Try it –
Up to and including the line with "(288, 69) = (521, 129): white", restate every line of the records below word for word, from the first line on, leaving out the pictures.

The input –
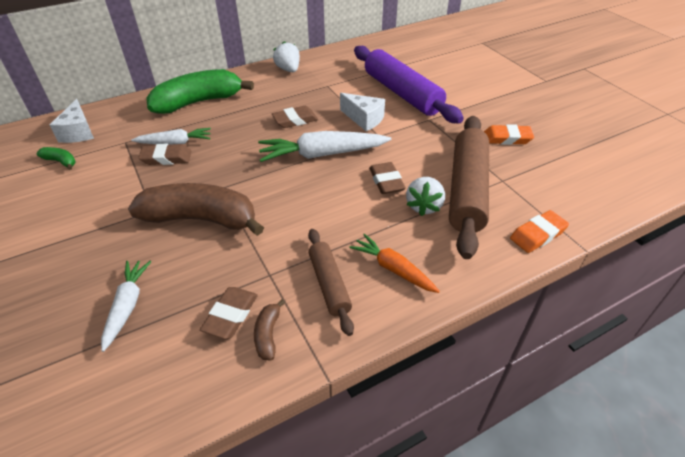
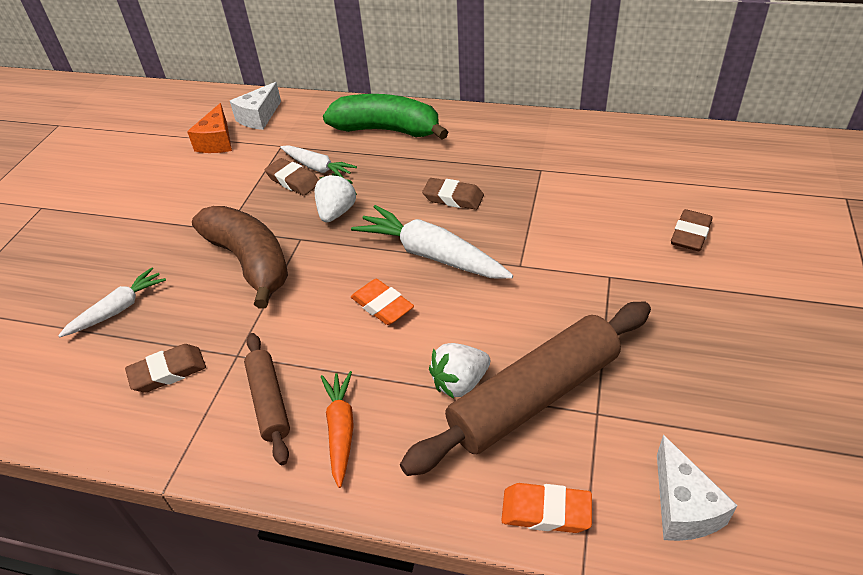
camera: 45 degrees right, 0 degrees up
(61, 161) = (217, 142): green banana -> orange cheese
(268, 335) = (171, 411): brown banana -> none
(288, 69) = (521, 129): white strawberry -> white strawberry (336, 212)
(329, 284) = (269, 402): brown rolling pin -> brown rolling pin turned 45 degrees counterclockwise
(364, 119) = (529, 235): white cheese -> white cheese (683, 507)
(386, 181) = (457, 327): brown eraser -> brown eraser (690, 234)
(402, 93) = (620, 223): purple rolling pin -> none
(507, 138) = (683, 361): orange eraser -> orange eraser (382, 306)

Reply to the exercise –
camera: 45 degrees right, 0 degrees up
(61, 161) = (217, 142): green banana -> orange cheese
(268, 335) = (171, 411): brown banana -> none
(288, 69) = (521, 129): white strawberry -> white strawberry (336, 212)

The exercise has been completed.